TASK INPUT —
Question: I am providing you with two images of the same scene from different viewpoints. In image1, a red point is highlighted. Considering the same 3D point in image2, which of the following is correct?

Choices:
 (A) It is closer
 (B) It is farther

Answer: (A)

---

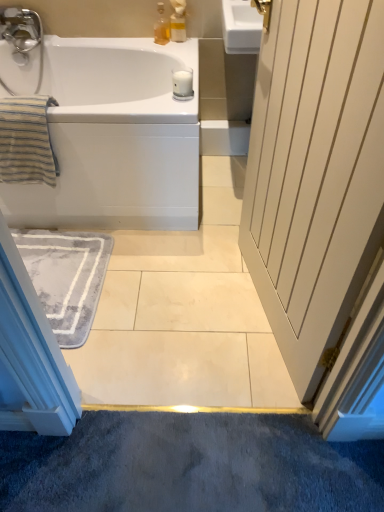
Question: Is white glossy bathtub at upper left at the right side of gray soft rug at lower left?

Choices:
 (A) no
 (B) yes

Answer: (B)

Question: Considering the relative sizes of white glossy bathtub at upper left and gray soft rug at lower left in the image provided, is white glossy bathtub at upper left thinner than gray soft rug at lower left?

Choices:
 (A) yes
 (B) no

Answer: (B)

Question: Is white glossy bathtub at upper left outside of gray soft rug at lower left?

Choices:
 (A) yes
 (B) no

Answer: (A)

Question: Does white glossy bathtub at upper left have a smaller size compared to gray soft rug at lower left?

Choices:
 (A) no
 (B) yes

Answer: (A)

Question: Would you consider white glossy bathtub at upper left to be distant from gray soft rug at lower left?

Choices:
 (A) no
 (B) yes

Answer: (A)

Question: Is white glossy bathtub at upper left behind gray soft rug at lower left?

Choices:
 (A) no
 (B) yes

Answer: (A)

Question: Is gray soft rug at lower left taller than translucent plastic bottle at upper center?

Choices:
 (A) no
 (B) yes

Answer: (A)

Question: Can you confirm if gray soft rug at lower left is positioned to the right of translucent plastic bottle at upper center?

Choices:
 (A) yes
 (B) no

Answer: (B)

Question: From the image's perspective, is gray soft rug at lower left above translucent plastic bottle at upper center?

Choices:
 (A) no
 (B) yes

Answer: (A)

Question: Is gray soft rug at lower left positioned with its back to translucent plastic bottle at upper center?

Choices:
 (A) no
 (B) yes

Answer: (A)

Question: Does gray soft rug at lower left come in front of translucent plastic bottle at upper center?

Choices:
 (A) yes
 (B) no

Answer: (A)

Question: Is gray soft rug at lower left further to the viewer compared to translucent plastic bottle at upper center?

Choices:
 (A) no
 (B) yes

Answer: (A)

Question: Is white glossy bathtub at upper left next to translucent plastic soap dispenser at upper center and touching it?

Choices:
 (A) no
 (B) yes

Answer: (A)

PROBLEM REQUIREMENTS — List the lines in the records above from the line with "Question: I am" up to and including the line with "(B) It is farther" as a JSON array of strings, one string per line, with blank lines omitted.

WRITTEN REPLY —
[
  "Question: I am providing you with two images of the same scene from different viewpoints. In image1, a red point is highlighted. Considering the same 3D point in image2, which of the following is correct?",
  "Choices:",
  " (A) It is closer",
  " (B) It is farther"
]